Would you copy out, exactly as written, each line from the one containing "(395, 374) = (348, 213): black" to the end of the records below?
---------------
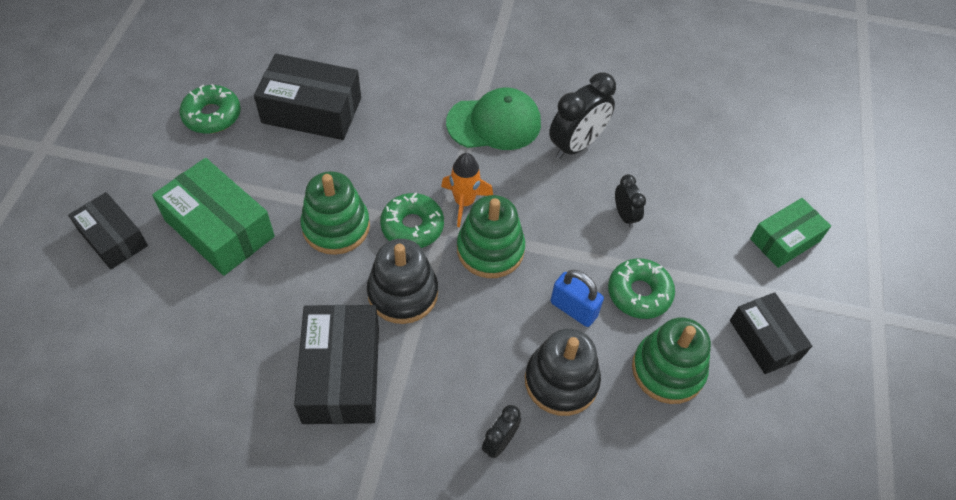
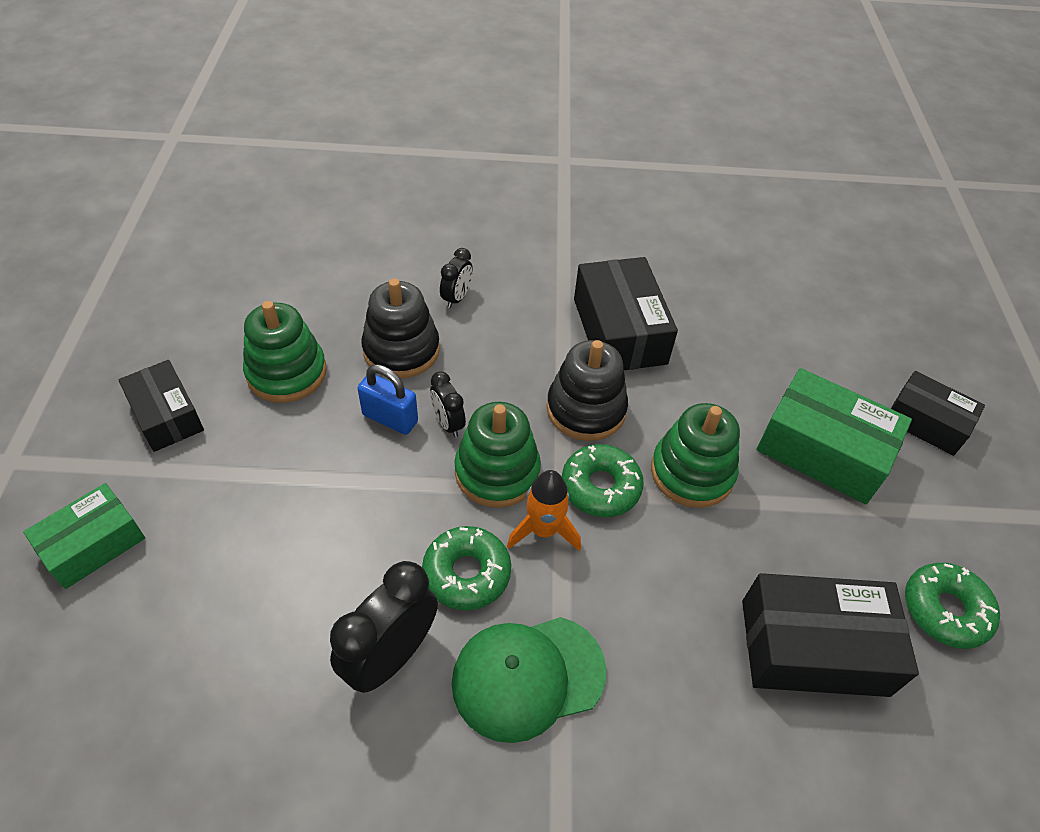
camera: 170 degrees right, 5 degrees down
(625, 215) = (320, 546): black clock -> black clock (448, 423)
(639, 293) = (310, 446): green donut -> green donut (467, 573)

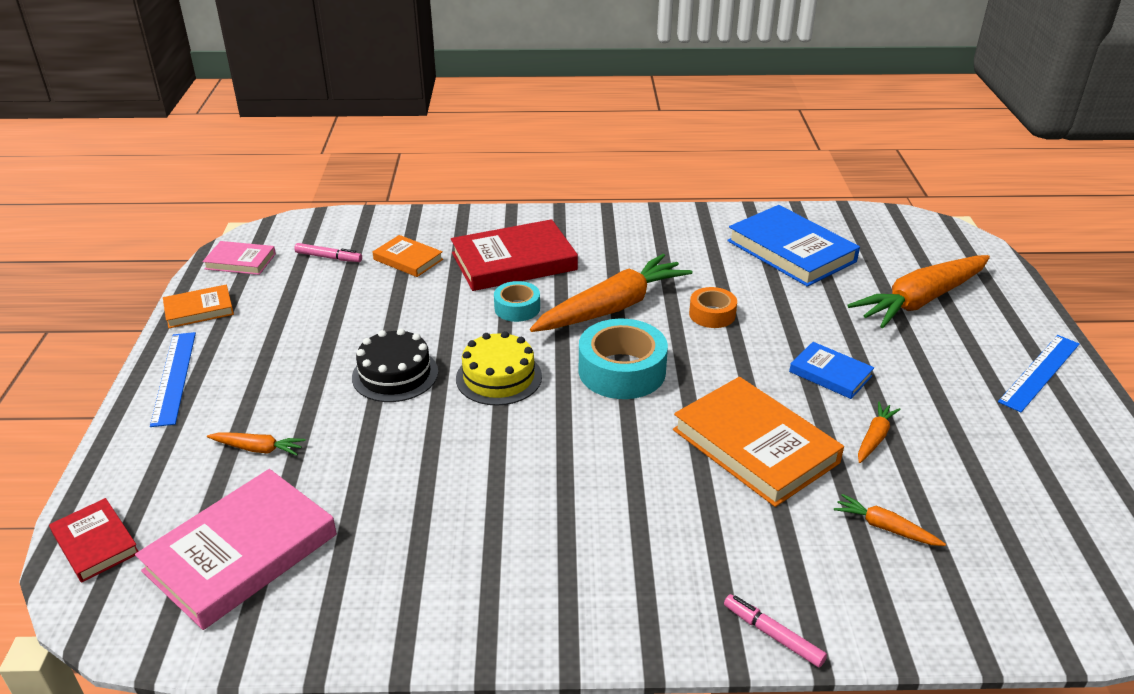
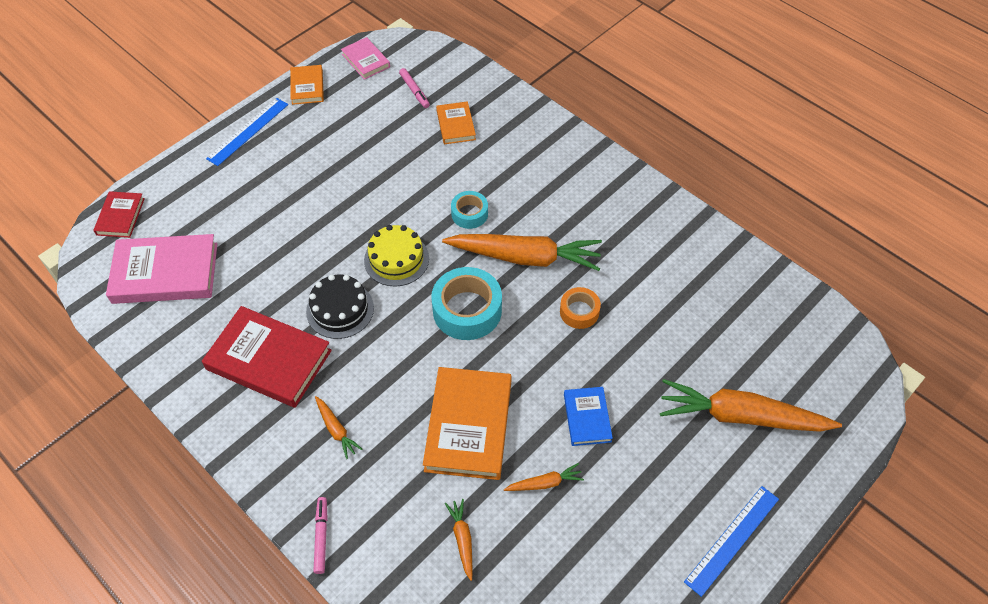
camera: 45 degrees right, 20 degrees up
(199, 310) = (307, 87): orange book -> orange book turned 60 degrees clockwise
(258, 449) = (235, 213): orange carrot -> orange carrot (336, 429)
(395, 374) = (348, 213): black cake -> black cake (340, 309)
(514, 261) = (514, 173): red book -> red book (269, 360)
(791, 251) = (711, 302): blue book -> none
(1039, 372) = (732, 539): blue ruler -> blue ruler turned 45 degrees counterclockwise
---------------
**Reply to the exercise**
(395, 374) = (348, 213): black cake -> black cake (340, 309)
(514, 261) = (514, 173): red book -> red book (269, 360)
(791, 251) = (711, 302): blue book -> none
(1039, 372) = (732, 539): blue ruler -> blue ruler turned 45 degrees counterclockwise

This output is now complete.